**TO DO**
From the data, return each line holding the word "none".

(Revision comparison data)
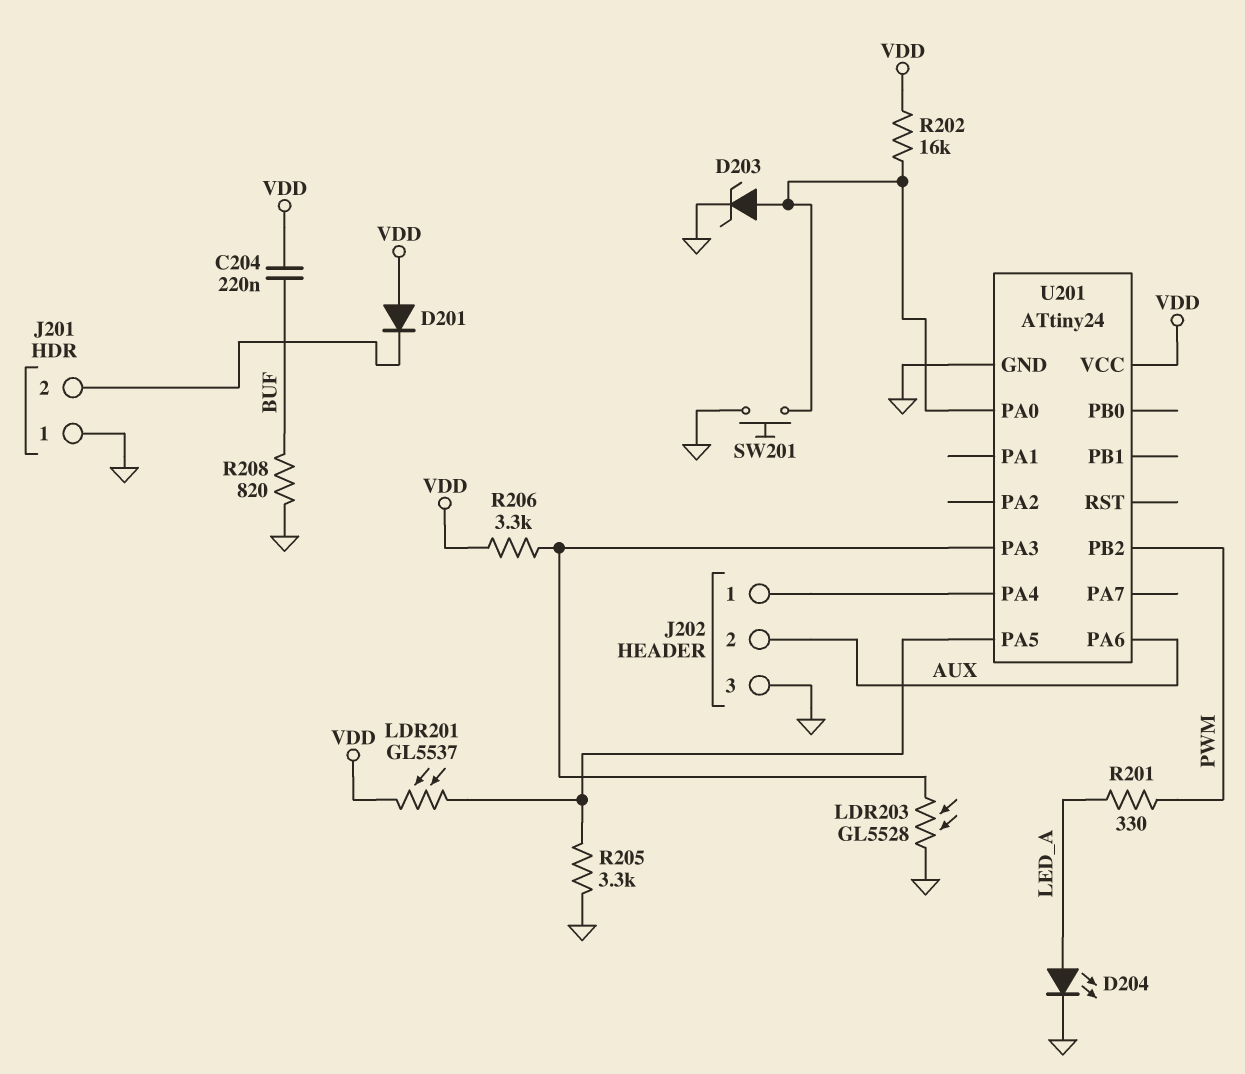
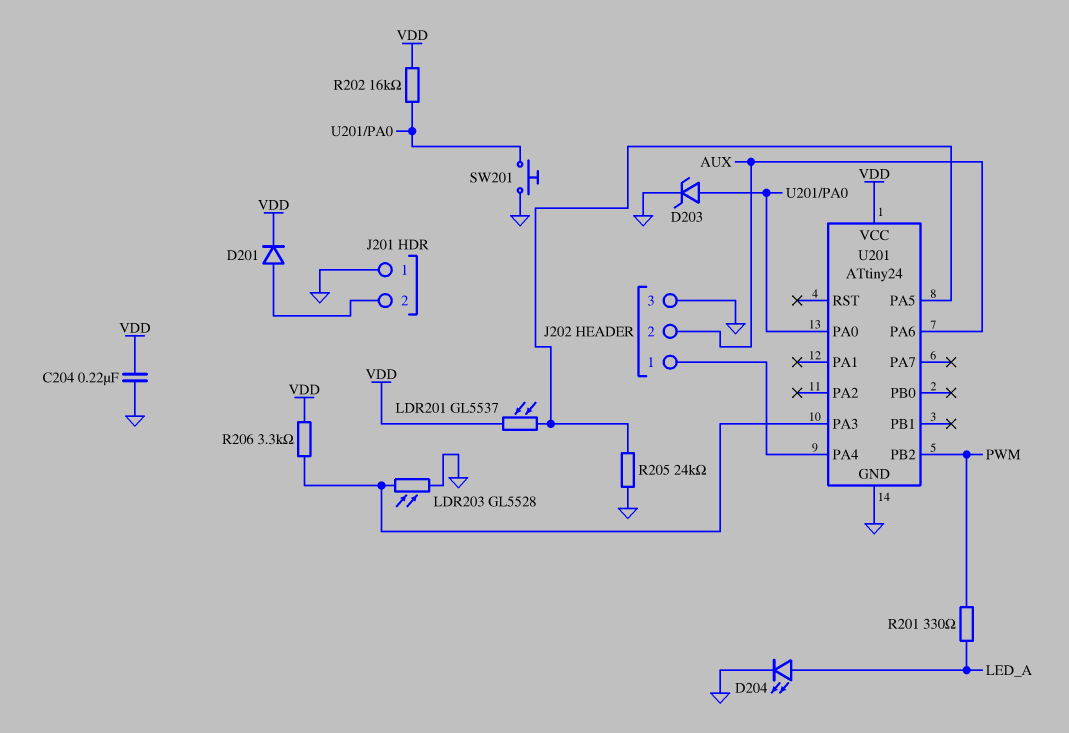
C204: 220nF (BUF, VDD) -> 220nF (GND, VDD)
D201: diode (A VDD, K J201/2) -> diode (A J201/2, K VDD)
R205: 3.3k (GND, U201/PA5) -> 24k (GND, U201/PA5)
R208: 820 (BUF, GND) -> none

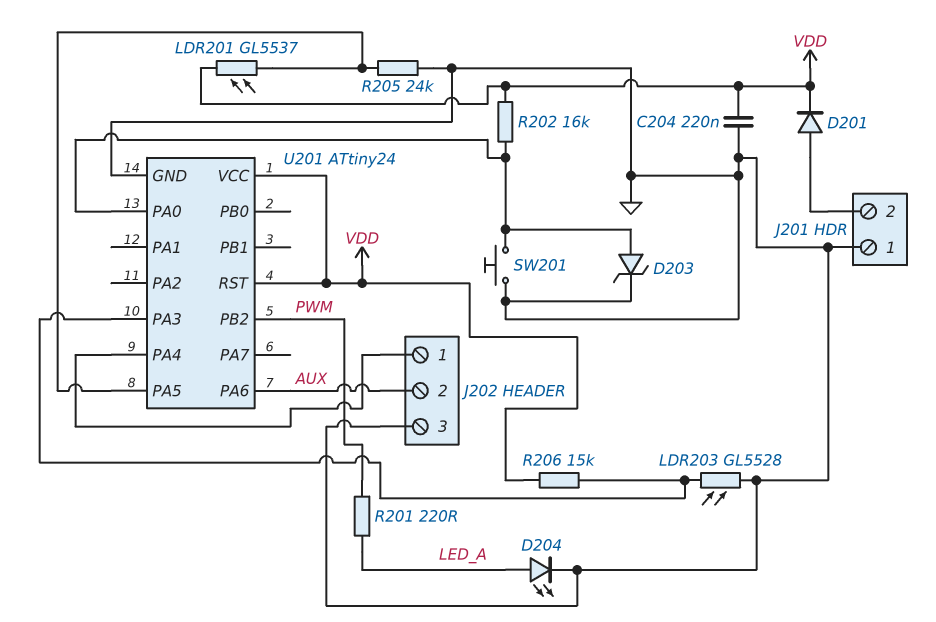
R201: 330 (LED_A, PWM) -> 220 (LED_A, PWM)
R206: 3.3k (U201/PA3, VDD) -> 15k (U201/PA3, VDD)
U201 pin RST: none -> VDD

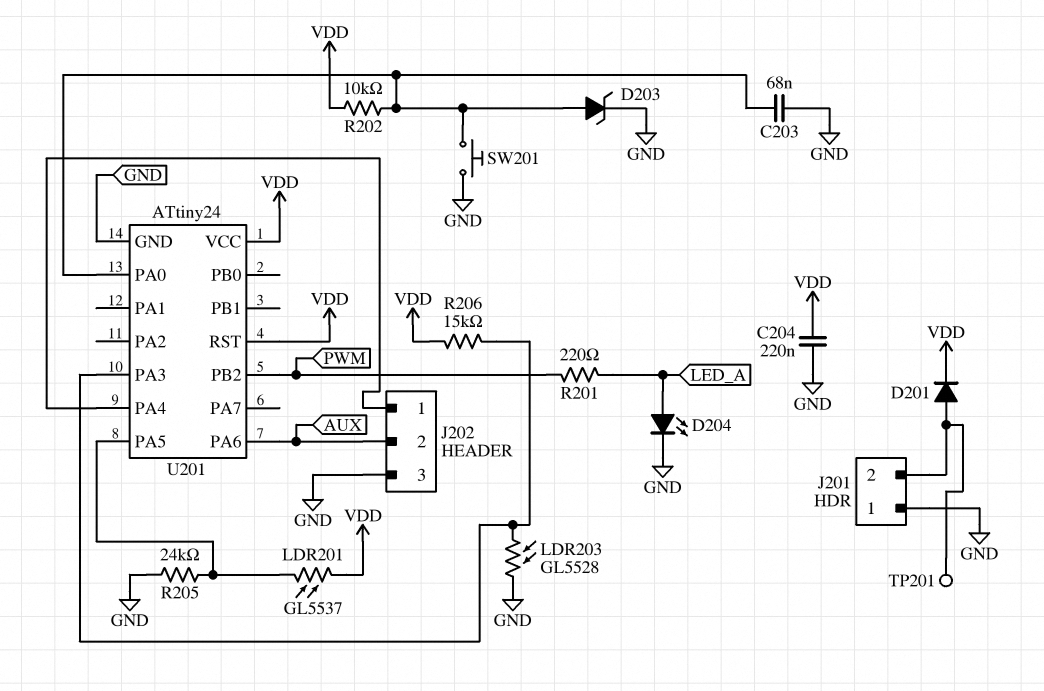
C203: none -> 68nF (GND, U201/PA0)
R202: 16k (U201/PA0, VDD) -> 10k (U201/PA0, VDD)
TP201: none -> test point (J201/2)

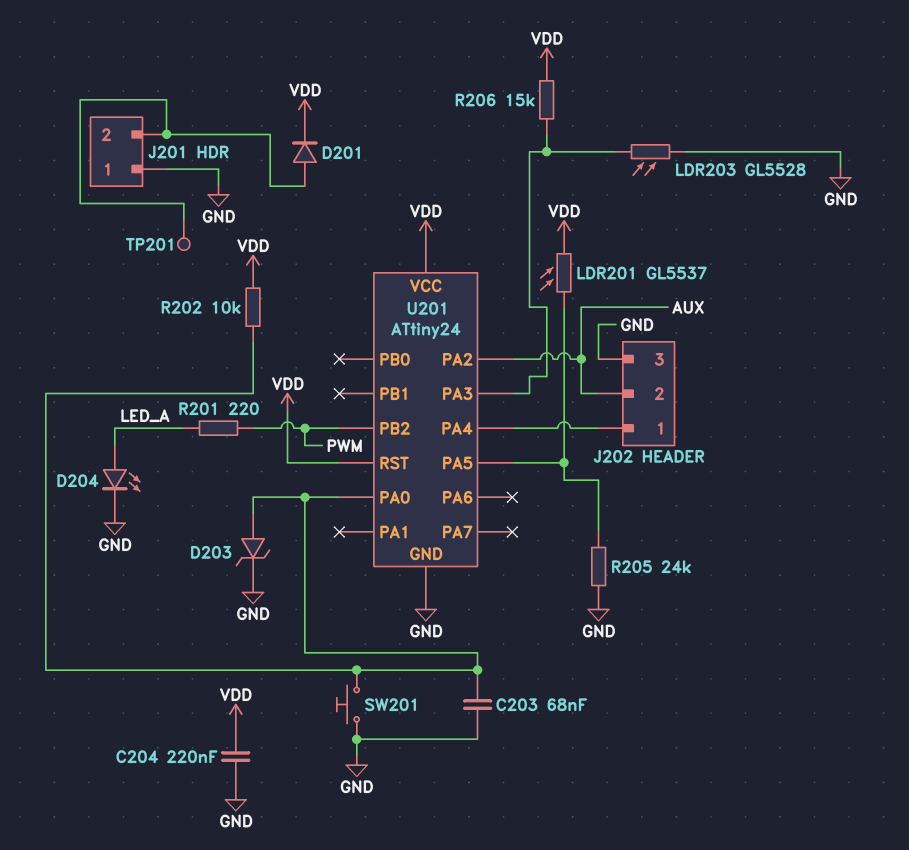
U201 pin PA2: none -> AUX
U201 pin PA6: AUX -> none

**TASK SOLUTION**
R208: 820 (BUF, GND) -> none
U201 pin RST: none -> VDD
C203: none -> 68nF (GND, U201/PA0)
TP201: none -> test point (J201/2)
U201 pin PA2: none -> AUX
U201 pin PA6: AUX -> none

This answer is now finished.